== Exercise requirements ==
Give back every entry exactly; drop the pictures.

== Task inputs ==
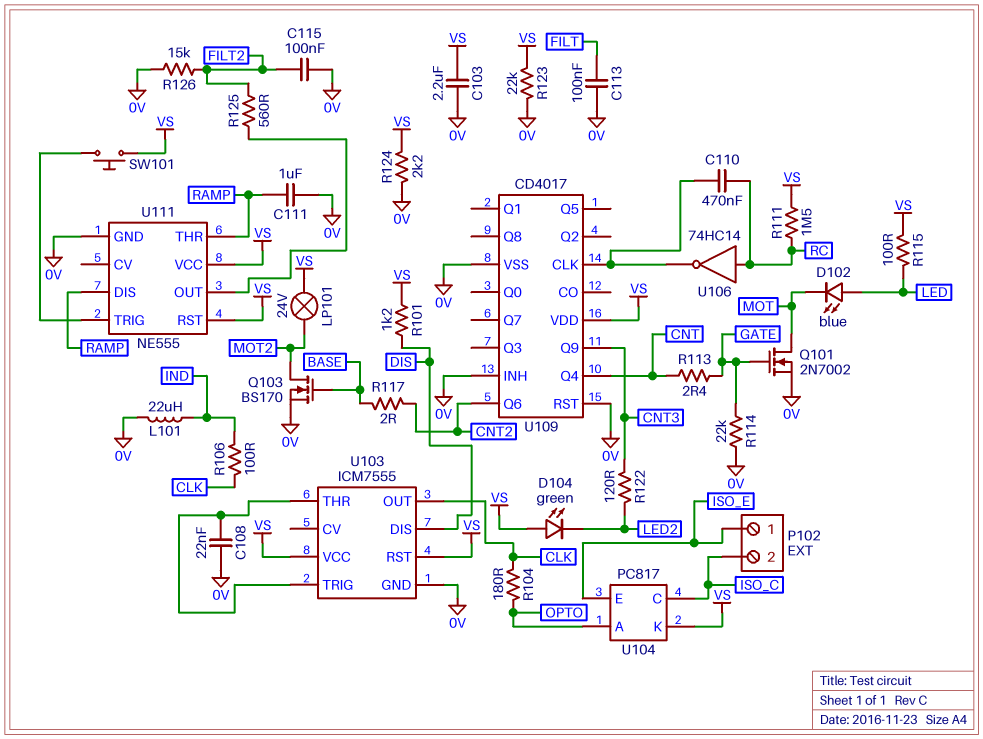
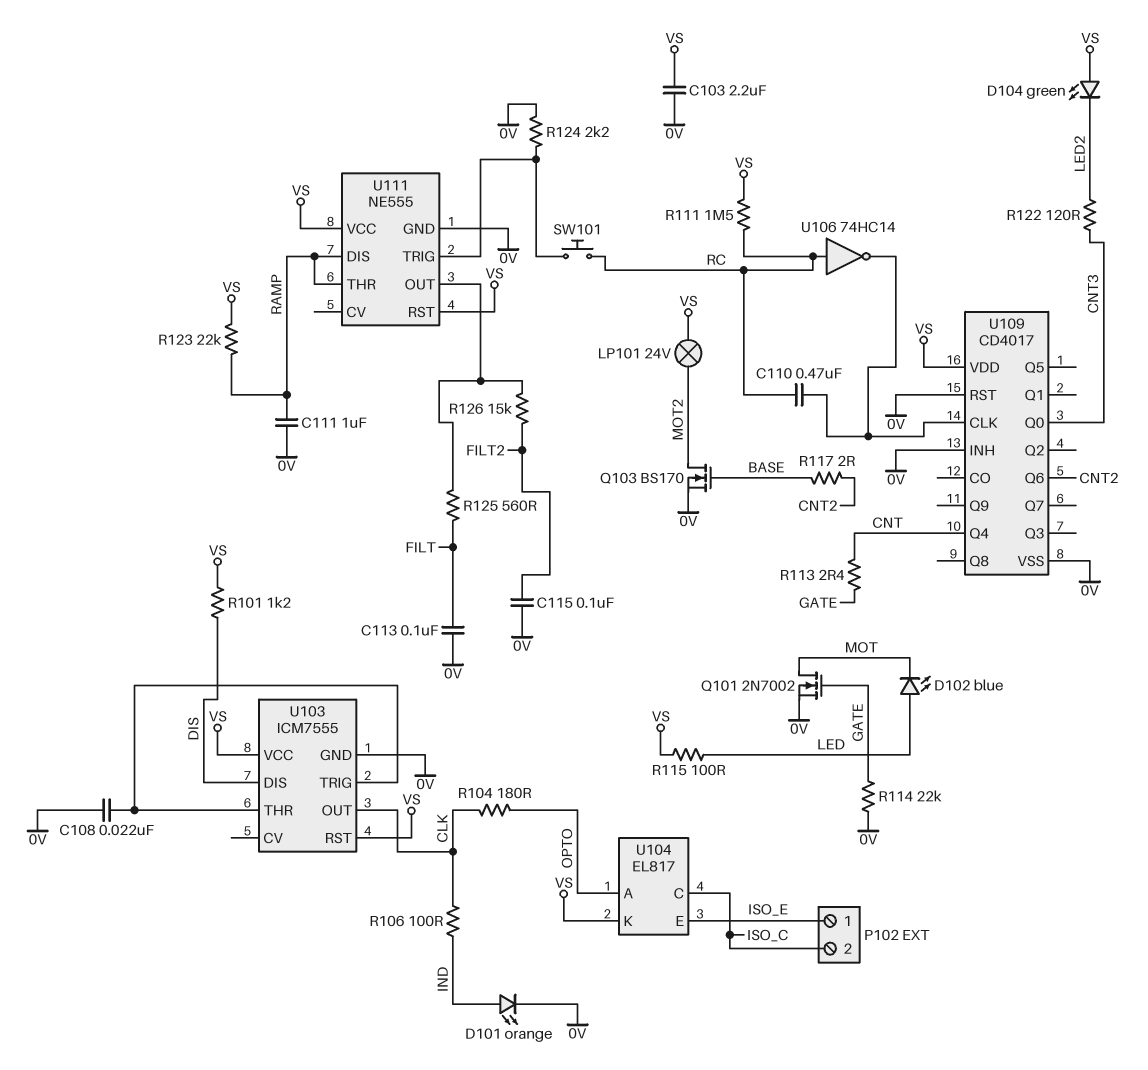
D101: none -> LED orange (A IND, K 0V)
L101: 22uH (0V, IND) -> none
R123: 22k (0V, VS) -> 22k (RAMP, VS)
R124: 2.2k (0V, VS) -> 2.2k (0V, U111/TRIG)
R125: 560 (FILT2, U111/OUT) -> 560 (FILT, U111/OUT)
R126: 15k (0V, FILT2) -> 15k (FILT2, U111/OUT)
SW101: button (U111/TRIG, VS) -> button (RC, U111/TRIG)
U104: PC817 -> EL817
U109 pin Q0: none -> CNT3
U109 pin Q9: CNT3 -> none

== Finished task ==
D101: none -> LED orange (A IND, K 0V)
L101: 22uH (0V, IND) -> none
R123: 22k (0V, VS) -> 22k (RAMP, VS)
R124: 2.2k (0V, VS) -> 2.2k (0V, U111/TRIG)
R125: 560 (FILT2, U111/OUT) -> 560 (FILT, U111/OUT)
R126: 15k (0V, FILT2) -> 15k (FILT2, U111/OUT)
SW101: button (U111/TRIG, VS) -> button (RC, U111/TRIG)
U104: PC817 -> EL817
U109 pin Q0: none -> CNT3
U109 pin Q9: CNT3 -> none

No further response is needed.